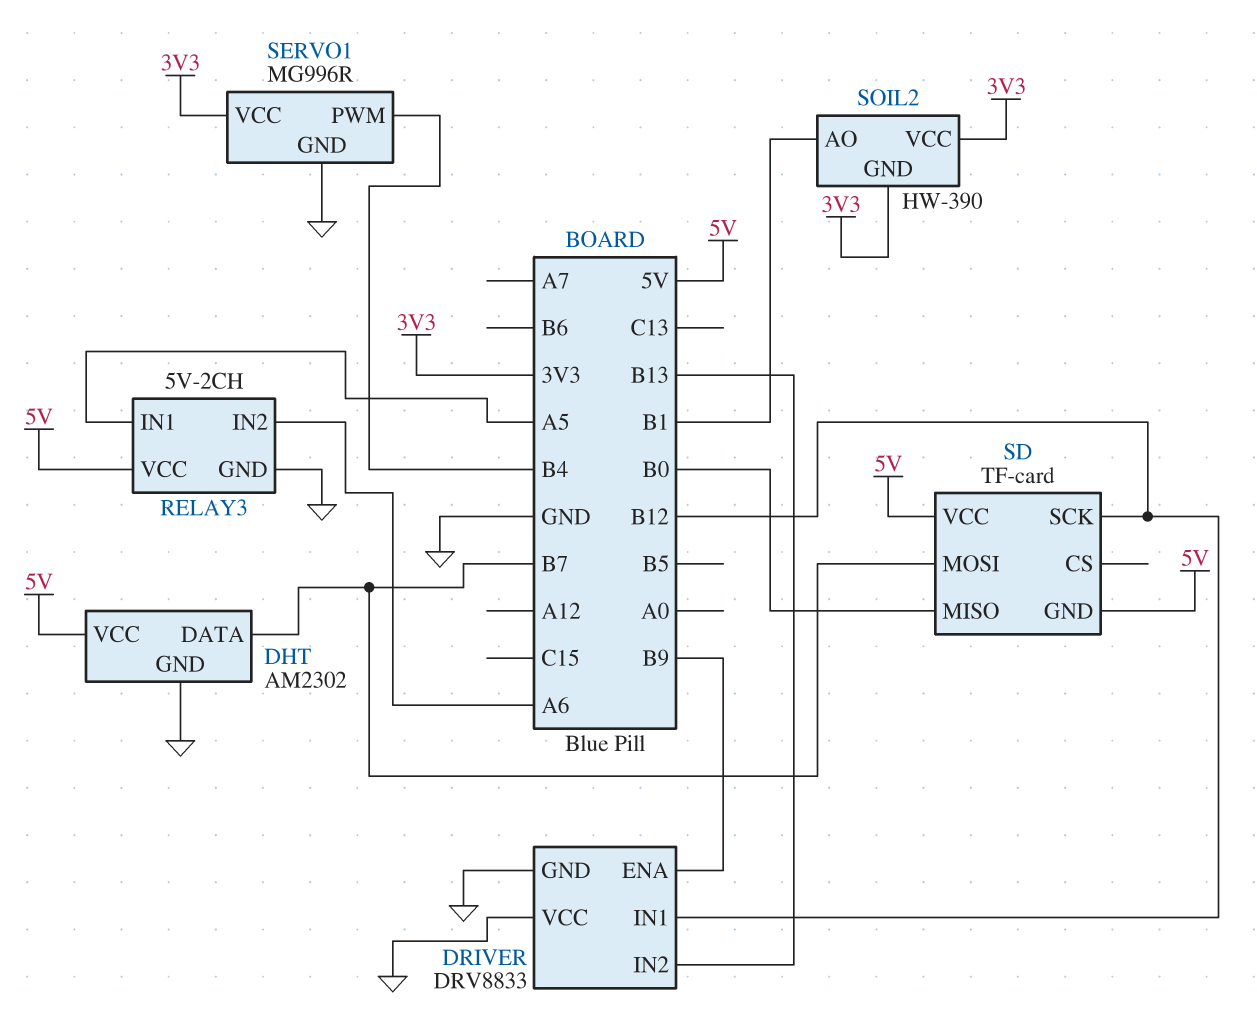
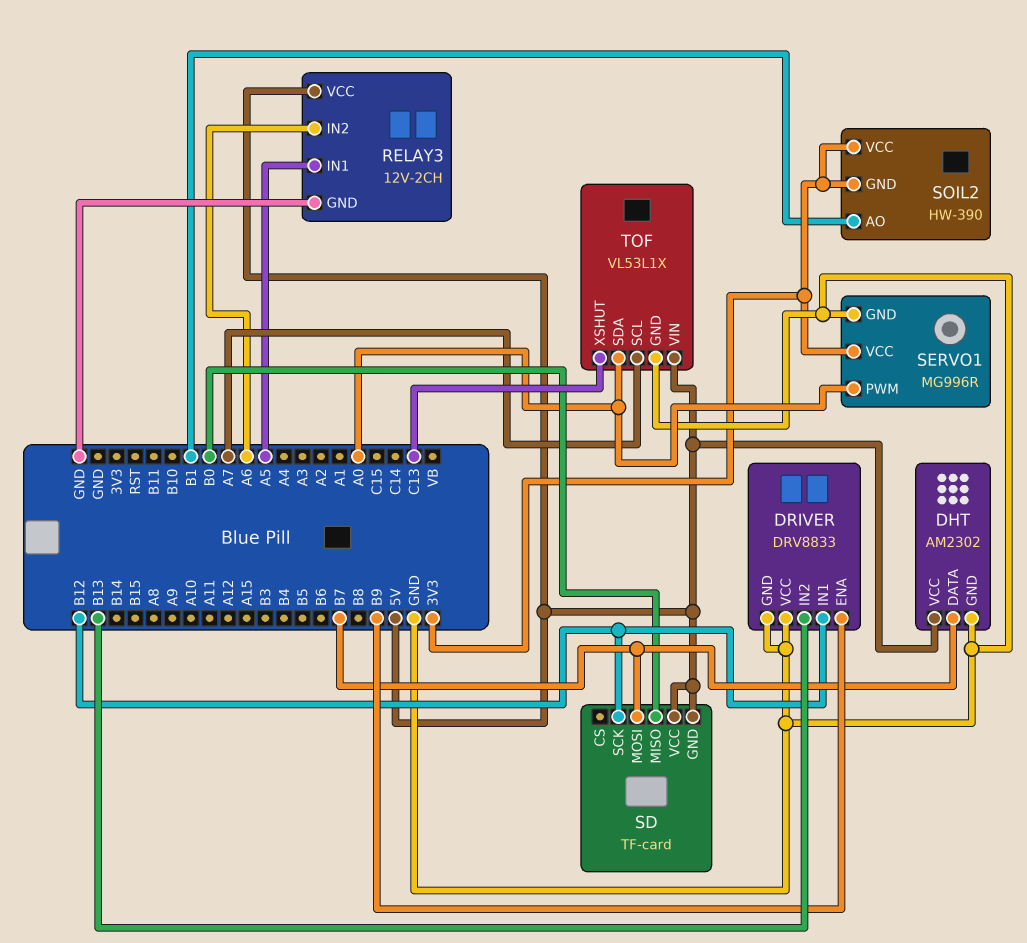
RELAY3: 5V-2CH -> 12V-2CH
SERVO1 pin PWM: B4 -> A0
TOF: none -> VL53L1X
TOF pin GND: none -> GND
TOF pin SCL: none -> A7
TOF pin SDA: none -> A0
TOF pin VIN: none -> 5V
TOF pin XSHUT: none -> C13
##############################
→ **What is required**
Among the lines of the data above, some may hold the word "none"; report how many, as a single number.

→ **Result**
6